Input records START
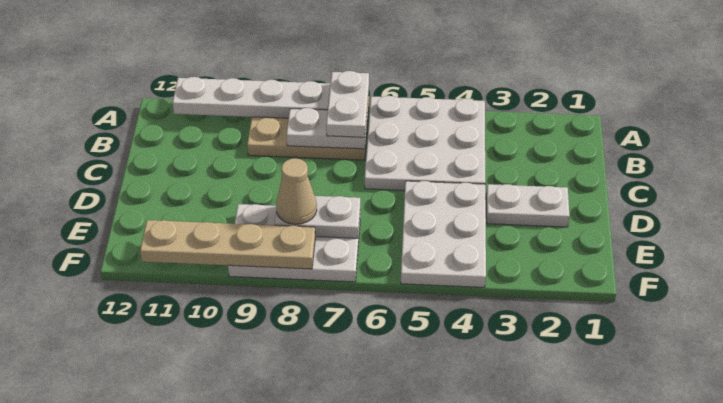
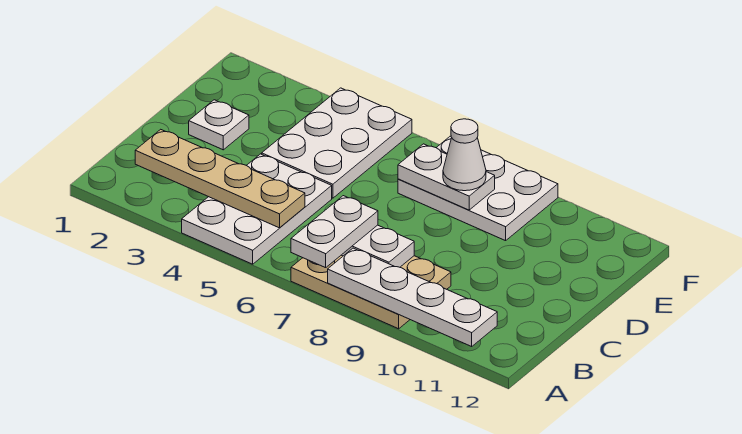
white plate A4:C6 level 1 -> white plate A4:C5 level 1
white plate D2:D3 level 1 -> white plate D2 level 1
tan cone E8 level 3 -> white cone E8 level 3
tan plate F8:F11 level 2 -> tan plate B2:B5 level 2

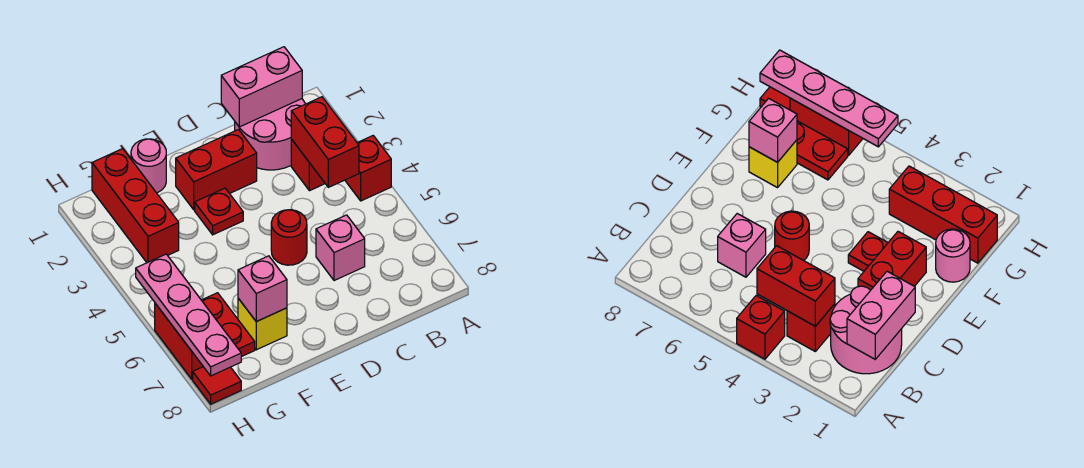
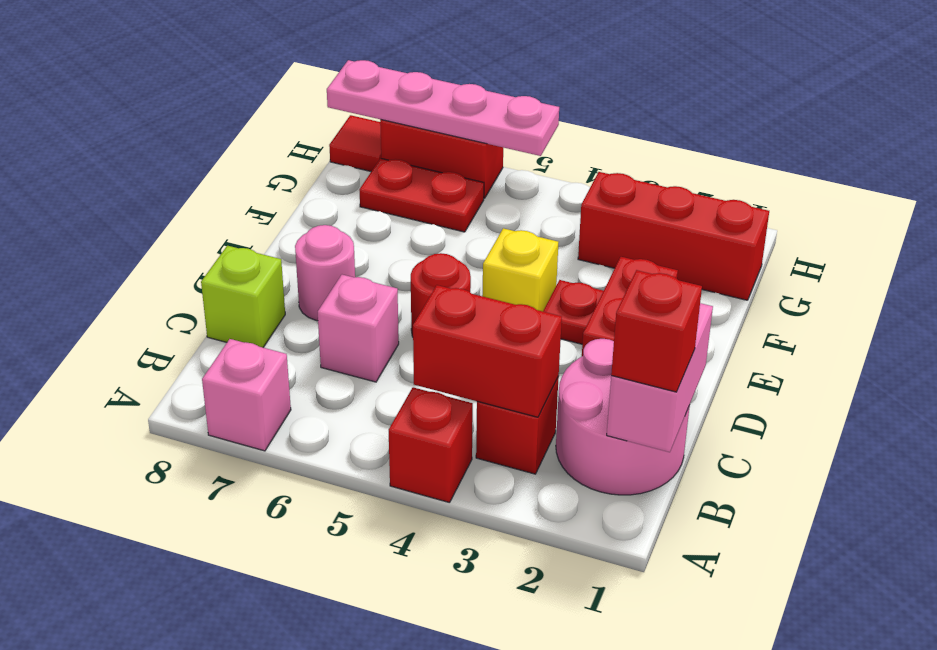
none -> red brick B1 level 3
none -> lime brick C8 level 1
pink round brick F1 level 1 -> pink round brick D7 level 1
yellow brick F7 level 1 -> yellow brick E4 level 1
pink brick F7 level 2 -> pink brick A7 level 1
Input records END
Check each line of the records for the word "brick" and extract those that contain it.

▶ **Solution to this exercise**
none -> red brick B1 level 3
none -> lime brick C8 level 1
pink round brick F1 level 1 -> pink round brick D7 level 1
yellow brick F7 level 1 -> yellow brick E4 level 1
pink brick F7 level 2 -> pink brick A7 level 1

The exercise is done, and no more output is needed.